**Task:**
Word for word, return each entry that follows, with every image removed.

(Image change detection data)
:::::

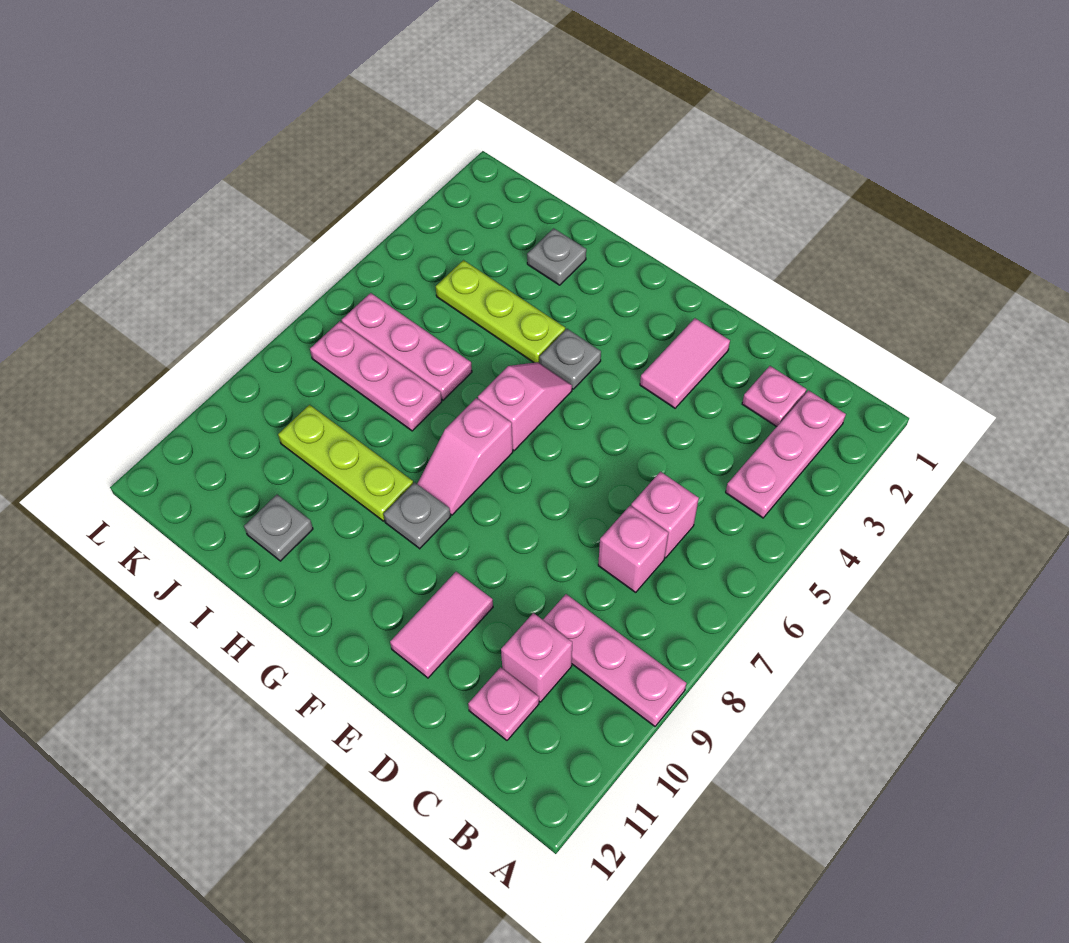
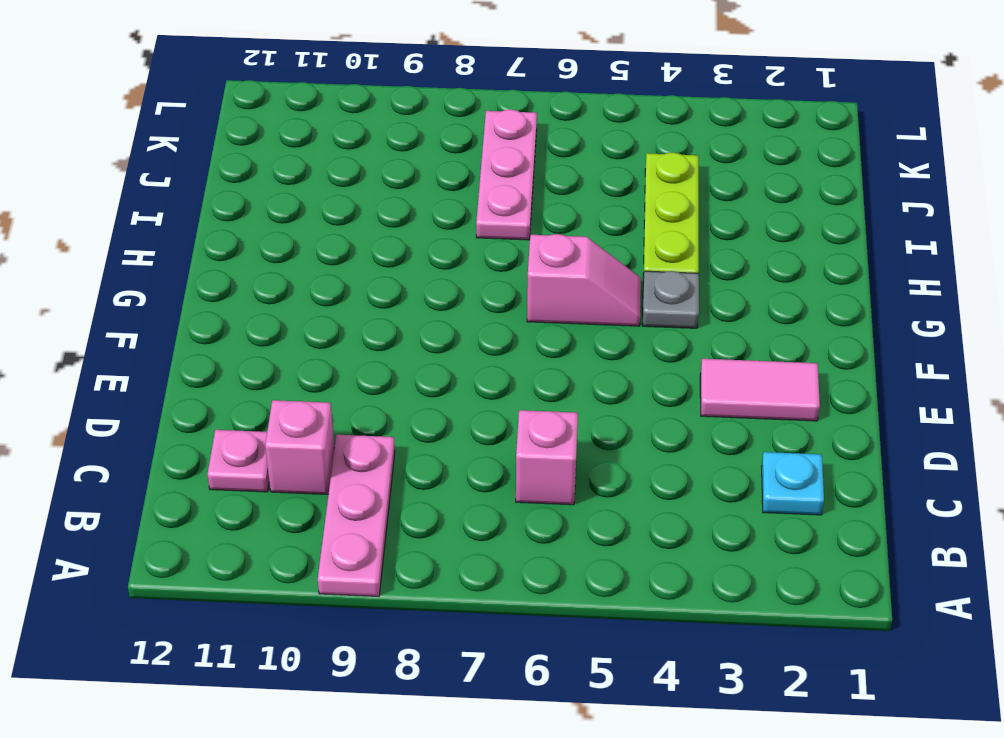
cyan plate C2 level 1 -> pink plate C2 level 1
none -> pink plate B2:B4 level 1
none -> pink brick C7 level 1
none -> pink tile E10:E11 level 1

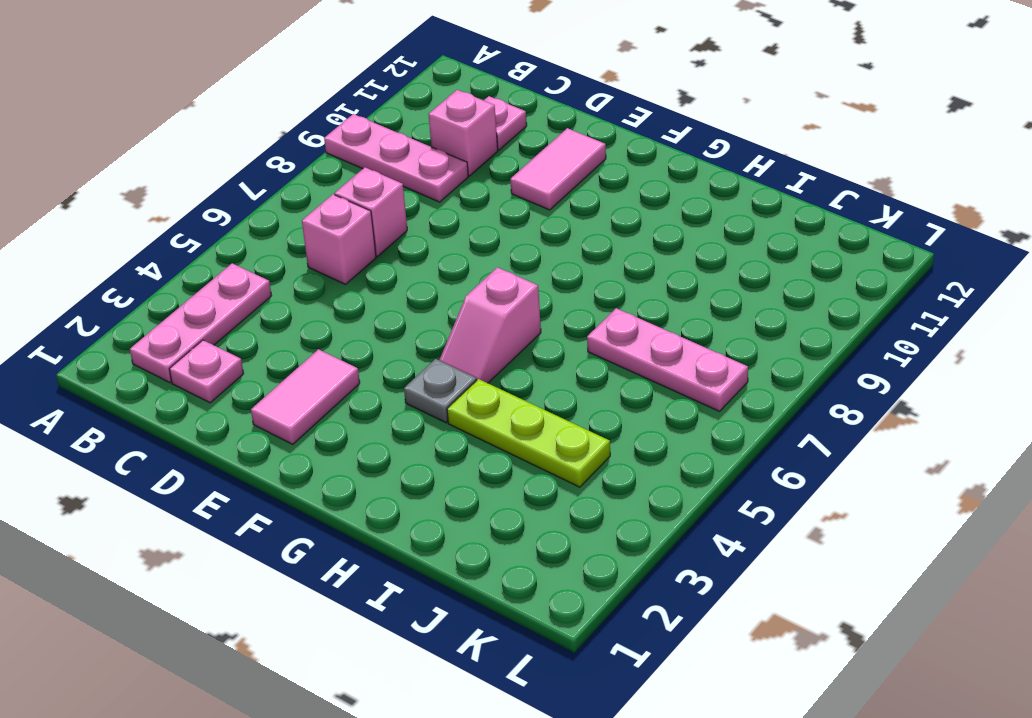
none -> pink slope G7:G8 level 1 top 7
none -> grey plate G9 level 1
none -> lime plate H9:J9 level 1

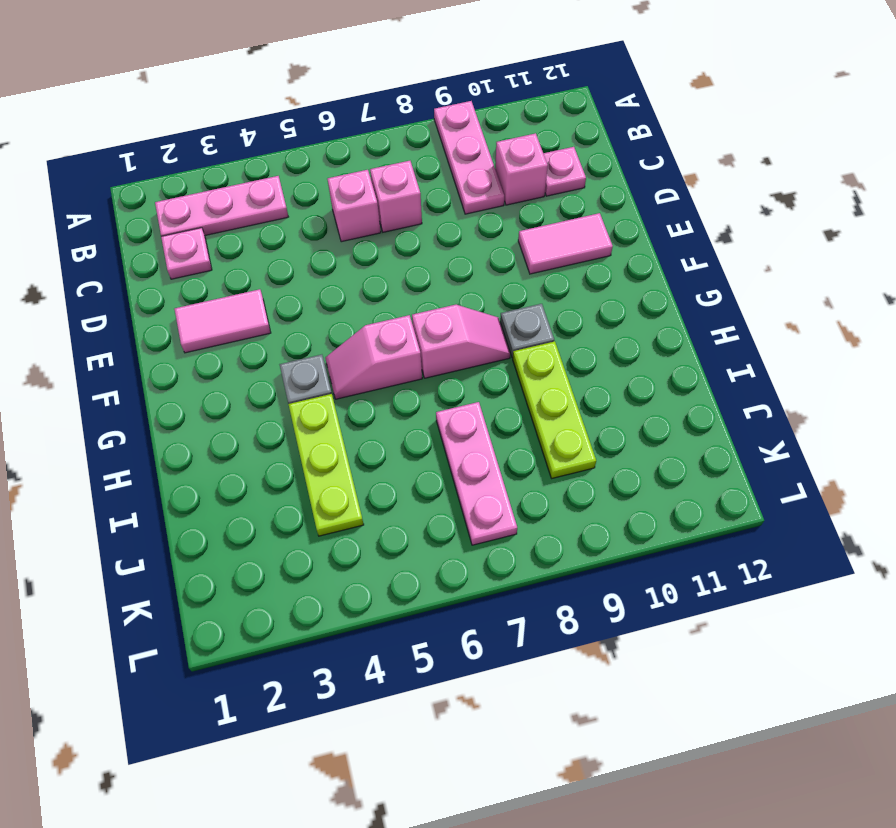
none -> grey plate I2 level 1
none -> pink plate I6:K6 level 1
none -> grey plate I11 level 1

:::::

**Answer to the problem:**
cyan plate C2 level 1 -> pink plate C2 level 1
none -> pink plate B2:B4 level 1
none -> pink brick C7 level 1
none -> pink tile E10:E11 level 1

none -> pink slope G7:G8 level 1 top 7
none -> grey plate G9 level 1
none -> lime plate H9:J9 level 1

none -> grey plate I2 level 1
none -> pink plate I6:K6 level 1
none -> grey plate I11 level 1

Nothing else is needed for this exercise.